BEGIN EXTRACTED MATERIAL

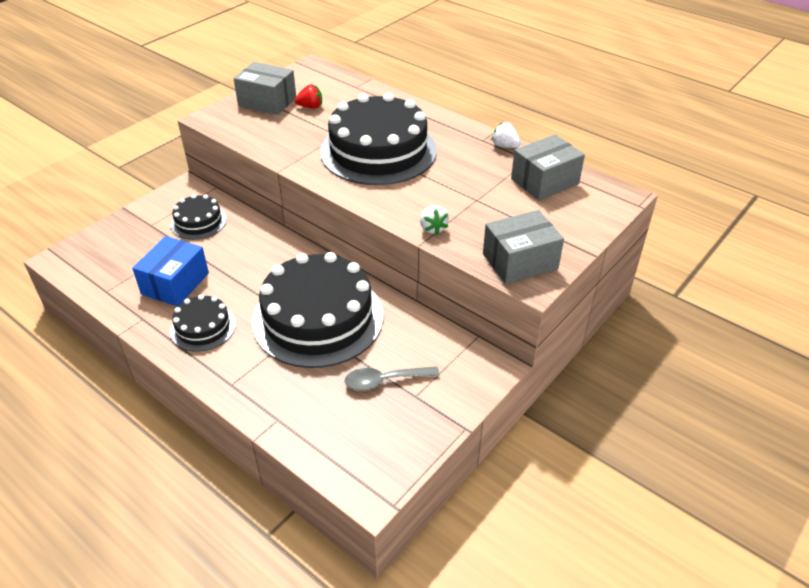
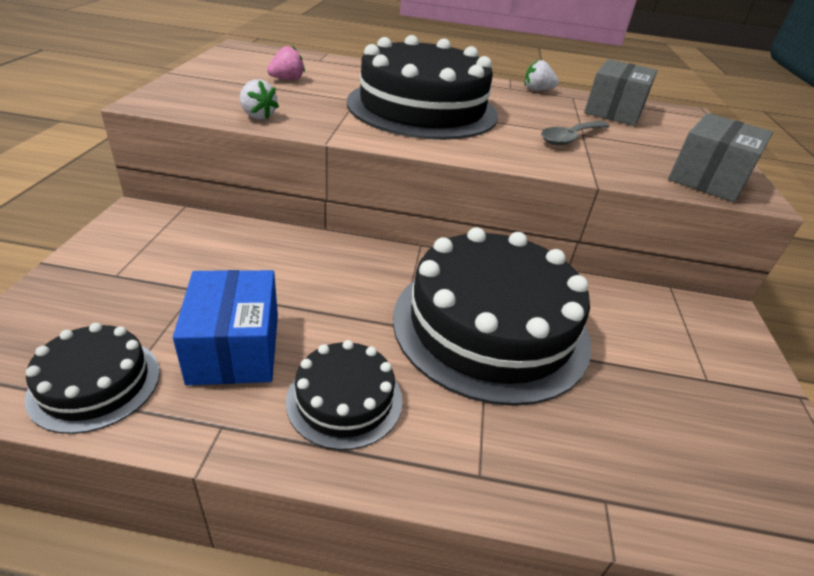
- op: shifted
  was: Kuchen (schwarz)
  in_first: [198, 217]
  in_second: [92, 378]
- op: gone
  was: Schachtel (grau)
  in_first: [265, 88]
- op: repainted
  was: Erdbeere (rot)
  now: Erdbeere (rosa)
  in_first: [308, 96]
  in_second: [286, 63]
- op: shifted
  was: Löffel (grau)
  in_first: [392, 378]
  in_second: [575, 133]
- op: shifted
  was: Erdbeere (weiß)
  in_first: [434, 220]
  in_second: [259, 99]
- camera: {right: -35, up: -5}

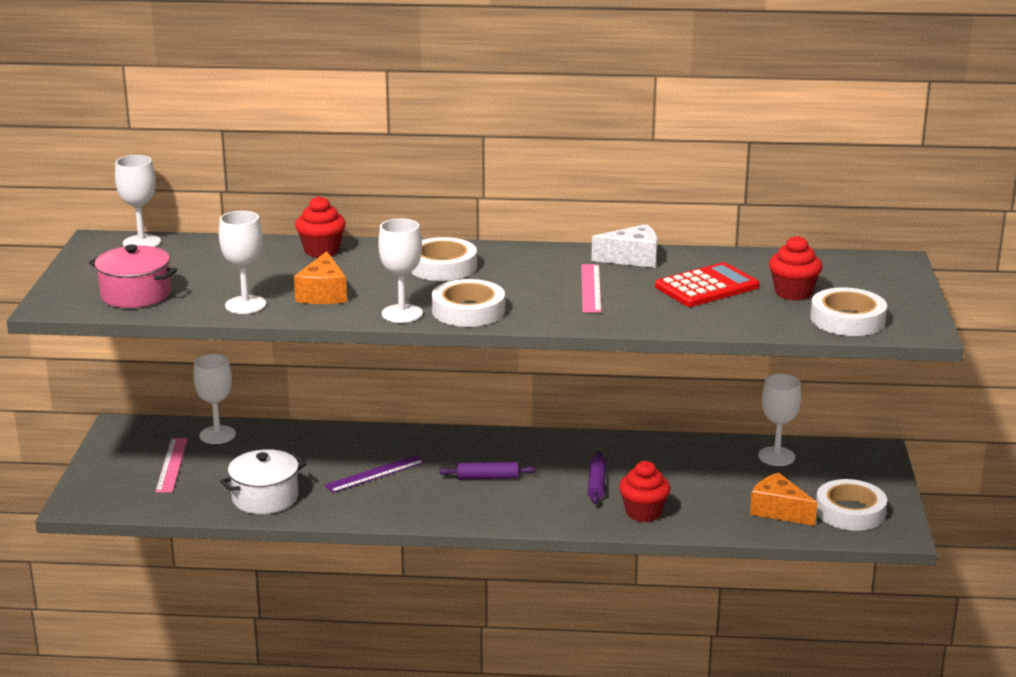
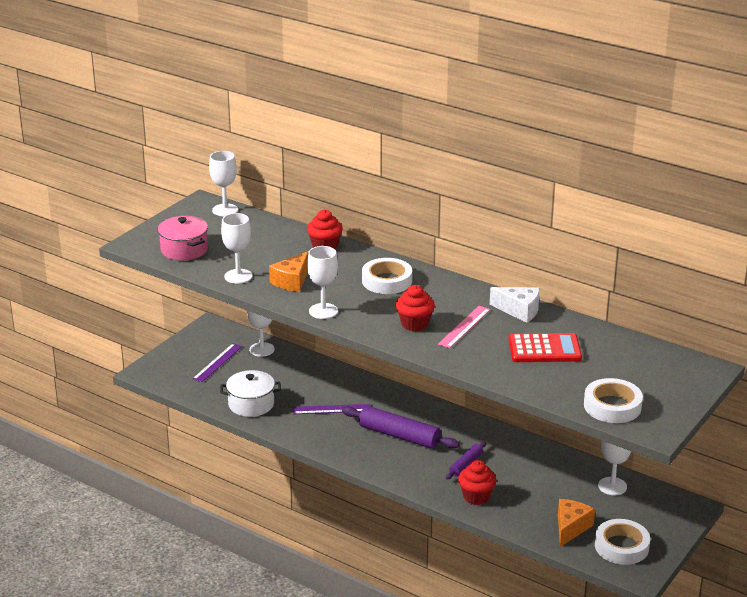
- op: repainted
  was: Lineal (rosa)
  now: Lineal (lila)
  in_first: [171, 465]
  in_second: [217, 362]
- op: gone
  was: Klebeband (weiß)
  in_first: [468, 303]
- op: scaled
  was: Nudelholz (lila)
  in_first: [488, 470]
  in_second: [400, 427]
  ratio: 1.84
- op: rotated
  was: Käse (orange)
  in_first: [783, 499]
  in_second: [576, 523]
  clockwise: 45
- op: shifted
  was: Muffin (rot)
  in_first: [795, 268]
  in_second: [415, 308]
- camera: {right: 30, up: 5}

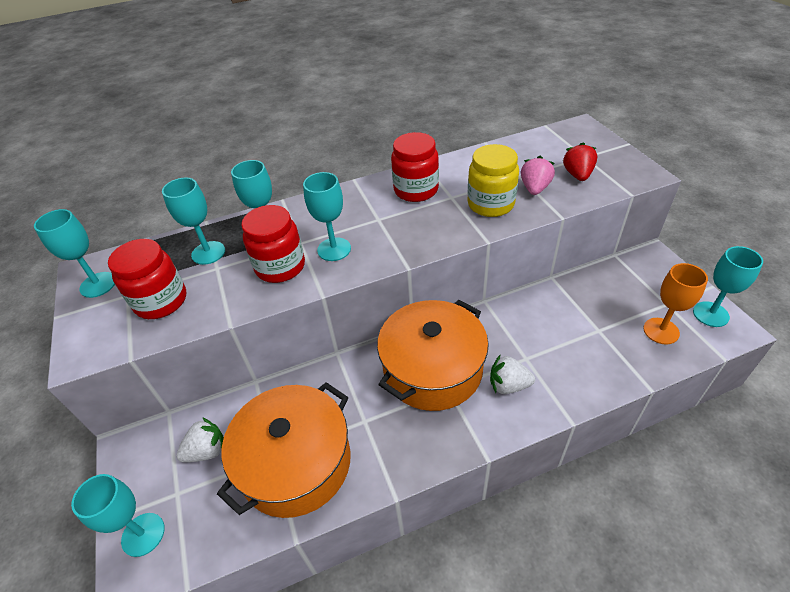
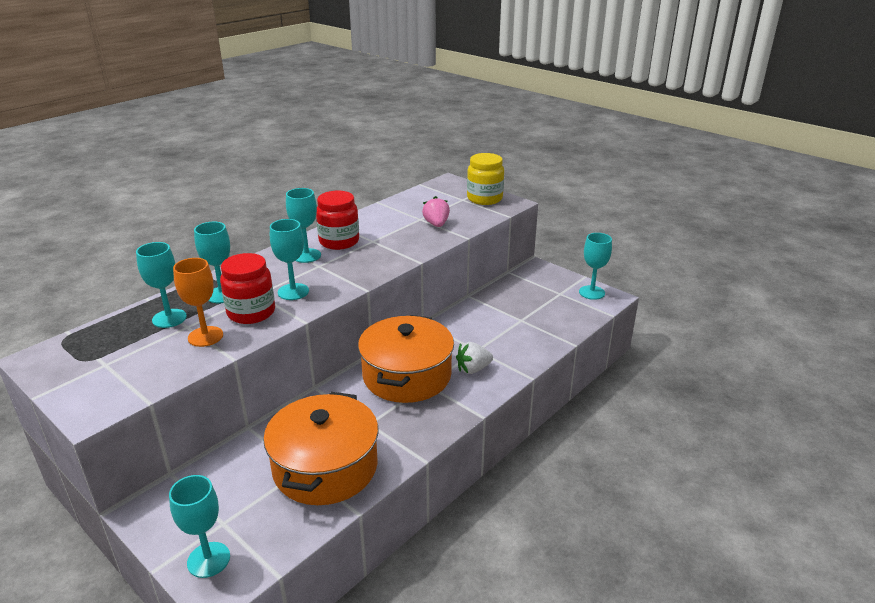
- op: shifted
  was: Kelch (türkis)
  in_first: [74, 253]
  in_second: [303, 225]
- op: gone
  was: Einmachglas (rot)
  in_first: [147, 279]
- op: gone
  was: Erdbeere (weiß)
  in_first: [200, 439]
- op: shifted
  was: Einmachglas (gelb)
  in_first: [493, 180]
  in_second: [485, 179]
- op: gone
  was: Erdbeere (rot)
  in_first: [580, 161]
- op: shifted
  was: Kelch (orange)
  in_first: [675, 304]
  in_second: [198, 302]
- camera: {right: -30, up: -15}

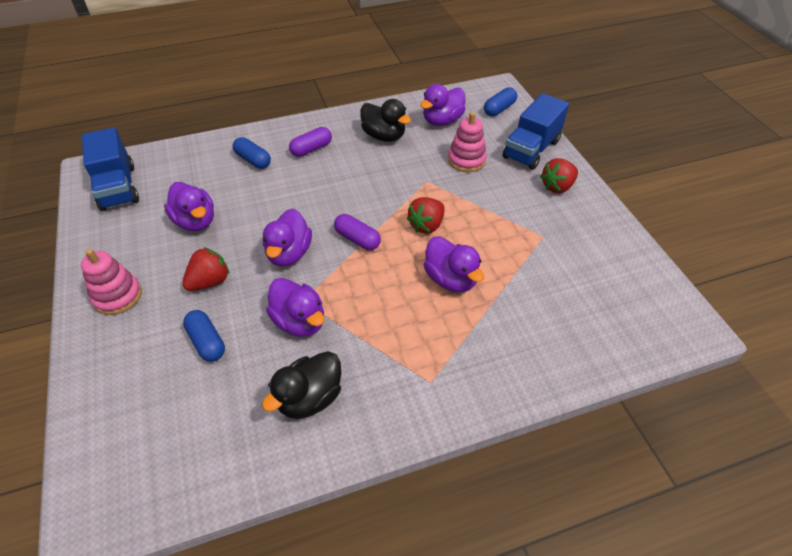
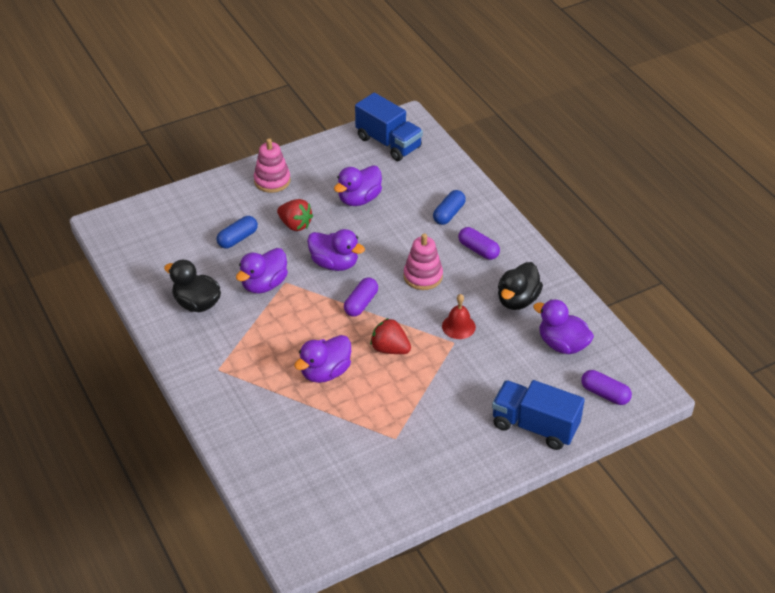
- op: rotated
  was: Lastwagen (blau)
  in_first: [110, 169]
  in_second: [389, 127]
  clockwise: -105
- op: rotated
  was: Ente (lila)
  in_first: [287, 237]
  in_second: [336, 250]
  clockwise: -150
- op: shifted
  was: Stapelspielzeug (rosa)
  in_first: [467, 142]
  in_second: [423, 261]
- op: repainted
  was: Kapsel (blau)
  now: Kapsel (lila)
  in_first: [500, 101]
  in_second: [606, 387]
- op: gone
  was: Erdbeere (rot)
  in_first: [559, 175]
- op: new
  now: Glocke (rot)
  in_second: [459, 316]
- camera: {right: 80, up: -5}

END EXTRACTED MATERIAL

▶ _WORK REQUEST_
Whatever else the listing above holds, retype exactly only the lines from the one containing "in_first: [198, 217]" to the one containing "in_first: [434, 220]", both ends kept.

▶ _EXERCISE SOLUTION_
  in_first: [198, 217]
  in_second: [92, 378]
- op: gone
  was: Schachtel (grau)
  in_first: [265, 88]
- op: repainted
  was: Erdbeere (rot)
  now: Erdbeere (rosa)
  in_first: [308, 96]
  in_second: [286, 63]
- op: shifted
  was: Löffel (grau)
  in_first: [392, 378]
  in_second: [575, 133]
- op: shifted
  was: Erdbeere (weiß)
  in_first: [434, 220]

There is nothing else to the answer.